Prompt:
From the entries that follow, reproduce exactly and only the lines from the line with "grey phone: 4 -> 0" to the line with "turquoise lamp: 0 -> 2", endpoints included.

Data for this exercise:
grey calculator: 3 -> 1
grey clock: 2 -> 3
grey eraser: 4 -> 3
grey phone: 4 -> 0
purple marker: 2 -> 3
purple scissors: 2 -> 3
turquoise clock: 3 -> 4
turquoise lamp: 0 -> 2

==

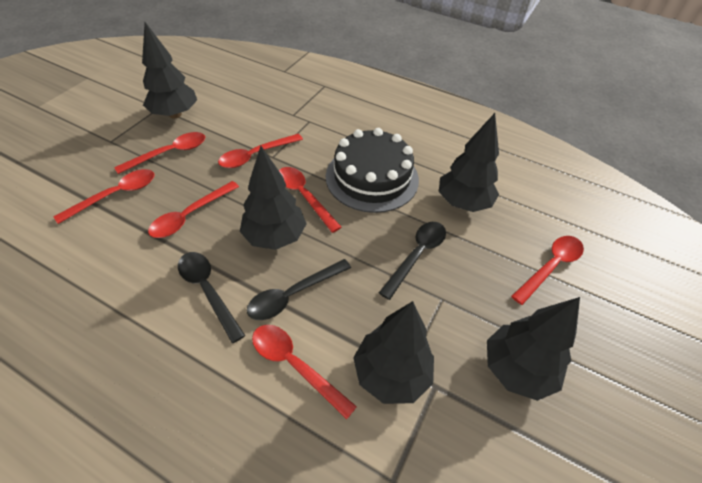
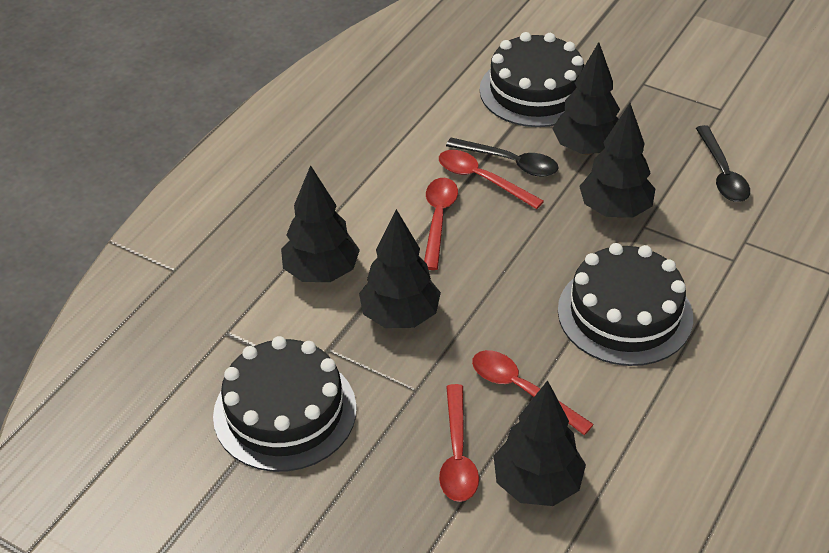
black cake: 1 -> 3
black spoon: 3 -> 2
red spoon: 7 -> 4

Task result:
grey phone: 4 -> 0
purple marker: 2 -> 3
purple scissors: 2 -> 3
turquoise clock: 3 -> 4
turquoise lamp: 0 -> 2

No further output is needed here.